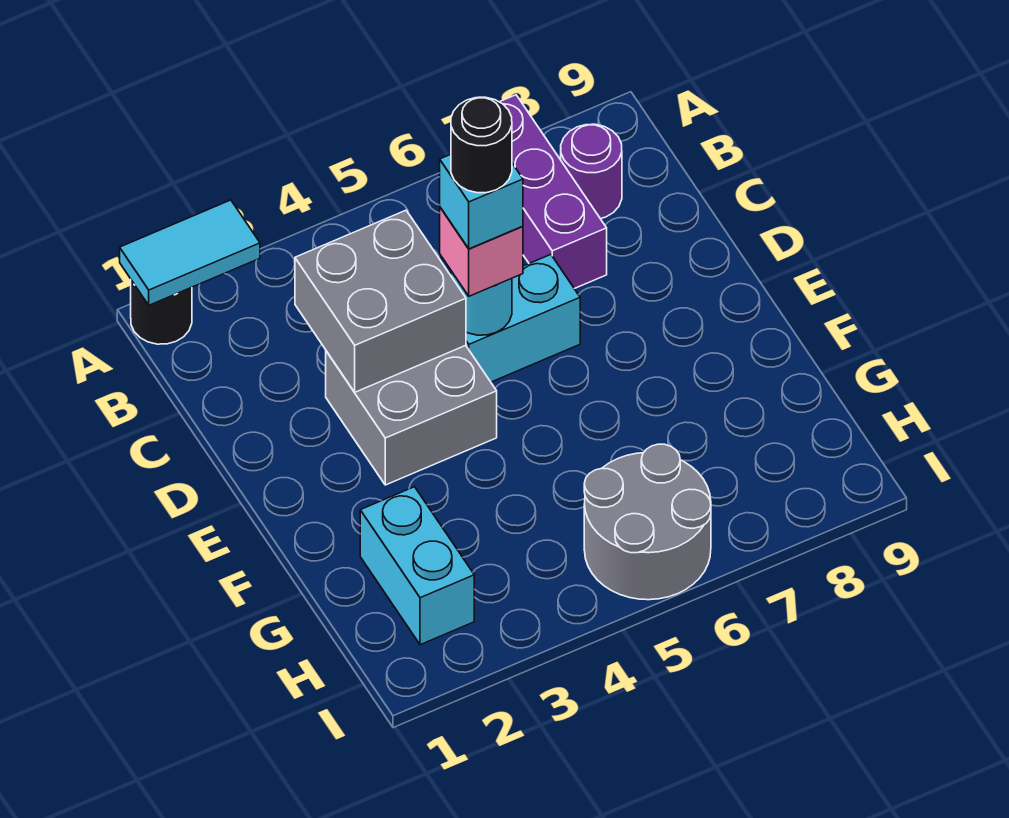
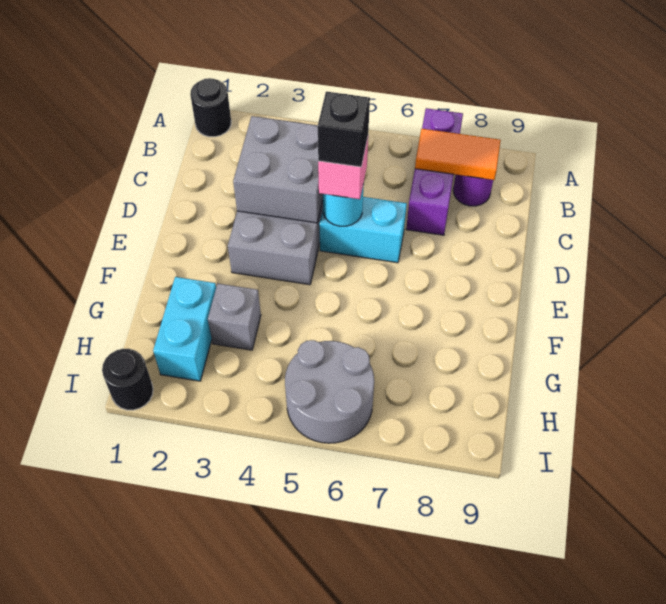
cyan tile A1:A2 level 2 -> none
none -> orange tile B7:B8 level 2
cyan brick D5 level 4 -> black brick D5 level 4
black round brick D5 level 5 -> black round brick I1 level 1
none -> grey brick G3 level 1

____________________

--- What to produce ---
Work out how many lines in the records above hold the string "black", then give only that count.

--- Result for this exercise ---
2